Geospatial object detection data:
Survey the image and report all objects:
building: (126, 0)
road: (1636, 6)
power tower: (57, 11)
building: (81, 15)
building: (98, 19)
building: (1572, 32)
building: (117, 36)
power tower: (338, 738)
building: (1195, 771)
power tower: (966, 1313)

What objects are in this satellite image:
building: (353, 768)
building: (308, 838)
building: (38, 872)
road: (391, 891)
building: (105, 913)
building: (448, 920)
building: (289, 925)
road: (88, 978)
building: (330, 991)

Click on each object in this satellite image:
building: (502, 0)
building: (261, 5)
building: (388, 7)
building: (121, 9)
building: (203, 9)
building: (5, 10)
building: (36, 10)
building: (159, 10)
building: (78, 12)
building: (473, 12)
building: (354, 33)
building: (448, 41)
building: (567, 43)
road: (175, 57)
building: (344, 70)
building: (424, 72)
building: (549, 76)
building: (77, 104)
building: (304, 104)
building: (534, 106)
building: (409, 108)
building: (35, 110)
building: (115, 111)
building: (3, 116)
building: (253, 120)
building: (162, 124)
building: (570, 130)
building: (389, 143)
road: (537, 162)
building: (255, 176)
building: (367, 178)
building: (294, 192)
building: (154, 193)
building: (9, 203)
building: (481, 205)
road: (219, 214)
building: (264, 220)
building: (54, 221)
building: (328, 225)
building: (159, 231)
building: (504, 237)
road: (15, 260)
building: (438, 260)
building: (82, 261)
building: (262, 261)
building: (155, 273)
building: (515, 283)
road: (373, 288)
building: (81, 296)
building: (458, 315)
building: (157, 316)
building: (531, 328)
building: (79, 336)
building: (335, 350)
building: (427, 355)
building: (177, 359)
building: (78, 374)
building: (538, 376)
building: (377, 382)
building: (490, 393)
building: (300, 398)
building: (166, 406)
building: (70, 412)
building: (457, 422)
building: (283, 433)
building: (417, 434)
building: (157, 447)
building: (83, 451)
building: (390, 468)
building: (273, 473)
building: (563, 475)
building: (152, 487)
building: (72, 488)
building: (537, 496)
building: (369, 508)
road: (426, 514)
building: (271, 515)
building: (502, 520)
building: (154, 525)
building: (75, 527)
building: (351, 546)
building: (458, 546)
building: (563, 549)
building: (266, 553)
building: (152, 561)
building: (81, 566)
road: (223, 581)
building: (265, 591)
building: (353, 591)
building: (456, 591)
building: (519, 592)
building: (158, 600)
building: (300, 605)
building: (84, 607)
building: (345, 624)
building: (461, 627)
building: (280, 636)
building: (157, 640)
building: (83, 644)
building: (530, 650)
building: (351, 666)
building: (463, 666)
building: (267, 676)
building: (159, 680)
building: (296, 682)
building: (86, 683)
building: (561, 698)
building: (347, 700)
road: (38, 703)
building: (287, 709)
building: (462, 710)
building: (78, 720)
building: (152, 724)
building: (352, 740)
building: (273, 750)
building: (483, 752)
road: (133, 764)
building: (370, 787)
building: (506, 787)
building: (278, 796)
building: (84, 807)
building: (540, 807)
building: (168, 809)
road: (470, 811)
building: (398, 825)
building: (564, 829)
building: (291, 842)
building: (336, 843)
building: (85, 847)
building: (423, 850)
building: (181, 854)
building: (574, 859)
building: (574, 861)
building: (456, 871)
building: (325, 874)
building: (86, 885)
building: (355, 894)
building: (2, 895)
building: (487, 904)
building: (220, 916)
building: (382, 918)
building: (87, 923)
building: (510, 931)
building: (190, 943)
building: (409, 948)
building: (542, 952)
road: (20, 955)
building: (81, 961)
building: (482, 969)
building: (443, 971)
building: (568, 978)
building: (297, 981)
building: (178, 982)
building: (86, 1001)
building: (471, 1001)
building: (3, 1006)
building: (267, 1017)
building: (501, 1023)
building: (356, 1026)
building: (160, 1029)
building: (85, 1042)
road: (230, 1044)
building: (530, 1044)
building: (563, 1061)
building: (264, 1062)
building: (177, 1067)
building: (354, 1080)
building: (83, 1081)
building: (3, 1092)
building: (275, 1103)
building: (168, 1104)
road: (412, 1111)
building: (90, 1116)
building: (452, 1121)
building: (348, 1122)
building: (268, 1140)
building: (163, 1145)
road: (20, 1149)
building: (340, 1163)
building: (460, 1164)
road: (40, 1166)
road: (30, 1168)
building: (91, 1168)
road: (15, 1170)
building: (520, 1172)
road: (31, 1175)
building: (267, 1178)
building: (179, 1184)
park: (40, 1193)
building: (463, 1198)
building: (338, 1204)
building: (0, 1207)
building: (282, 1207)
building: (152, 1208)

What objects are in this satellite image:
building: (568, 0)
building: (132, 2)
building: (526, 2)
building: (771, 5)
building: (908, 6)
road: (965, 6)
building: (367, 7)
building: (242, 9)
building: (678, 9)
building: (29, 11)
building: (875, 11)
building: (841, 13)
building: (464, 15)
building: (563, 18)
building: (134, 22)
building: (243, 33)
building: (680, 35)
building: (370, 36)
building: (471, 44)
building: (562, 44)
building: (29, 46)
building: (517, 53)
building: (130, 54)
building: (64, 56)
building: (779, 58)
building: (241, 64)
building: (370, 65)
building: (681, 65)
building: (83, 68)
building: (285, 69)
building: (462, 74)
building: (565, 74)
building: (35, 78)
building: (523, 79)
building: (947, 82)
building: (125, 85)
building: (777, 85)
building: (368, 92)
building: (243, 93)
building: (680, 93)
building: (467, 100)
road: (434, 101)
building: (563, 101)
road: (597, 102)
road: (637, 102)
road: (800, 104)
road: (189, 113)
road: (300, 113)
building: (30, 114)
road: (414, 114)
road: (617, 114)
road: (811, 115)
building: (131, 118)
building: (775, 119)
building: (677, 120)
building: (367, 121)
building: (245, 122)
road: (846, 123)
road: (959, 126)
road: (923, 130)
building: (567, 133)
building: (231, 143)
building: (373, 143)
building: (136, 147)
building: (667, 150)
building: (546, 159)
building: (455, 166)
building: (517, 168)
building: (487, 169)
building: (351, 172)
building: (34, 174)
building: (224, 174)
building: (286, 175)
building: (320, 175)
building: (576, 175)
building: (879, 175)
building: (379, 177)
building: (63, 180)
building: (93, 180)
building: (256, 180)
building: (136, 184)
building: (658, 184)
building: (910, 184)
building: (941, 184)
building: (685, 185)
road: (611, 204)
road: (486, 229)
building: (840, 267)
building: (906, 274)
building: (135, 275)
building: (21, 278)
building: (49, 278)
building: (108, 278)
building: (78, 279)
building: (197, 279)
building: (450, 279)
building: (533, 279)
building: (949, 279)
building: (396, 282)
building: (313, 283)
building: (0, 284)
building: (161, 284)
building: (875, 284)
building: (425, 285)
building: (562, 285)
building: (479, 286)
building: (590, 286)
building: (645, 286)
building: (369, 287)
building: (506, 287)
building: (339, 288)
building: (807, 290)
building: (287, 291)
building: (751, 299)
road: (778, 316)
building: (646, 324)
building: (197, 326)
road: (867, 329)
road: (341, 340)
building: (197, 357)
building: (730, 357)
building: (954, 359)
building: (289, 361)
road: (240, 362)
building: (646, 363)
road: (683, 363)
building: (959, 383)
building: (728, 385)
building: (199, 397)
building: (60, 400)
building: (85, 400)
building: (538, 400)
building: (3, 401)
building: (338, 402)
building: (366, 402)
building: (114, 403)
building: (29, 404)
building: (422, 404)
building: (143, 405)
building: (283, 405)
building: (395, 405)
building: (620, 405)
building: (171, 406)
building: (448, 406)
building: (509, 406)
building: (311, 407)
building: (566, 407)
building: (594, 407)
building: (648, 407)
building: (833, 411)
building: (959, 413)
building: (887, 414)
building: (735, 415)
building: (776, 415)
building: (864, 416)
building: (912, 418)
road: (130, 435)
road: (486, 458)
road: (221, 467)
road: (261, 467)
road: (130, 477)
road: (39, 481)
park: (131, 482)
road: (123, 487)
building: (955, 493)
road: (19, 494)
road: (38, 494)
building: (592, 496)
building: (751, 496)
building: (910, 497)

**INSTRUCTION**
From the data above, report how many lines hold the word "power", answering with the number by itself.

**WORKED SOLUTION**
3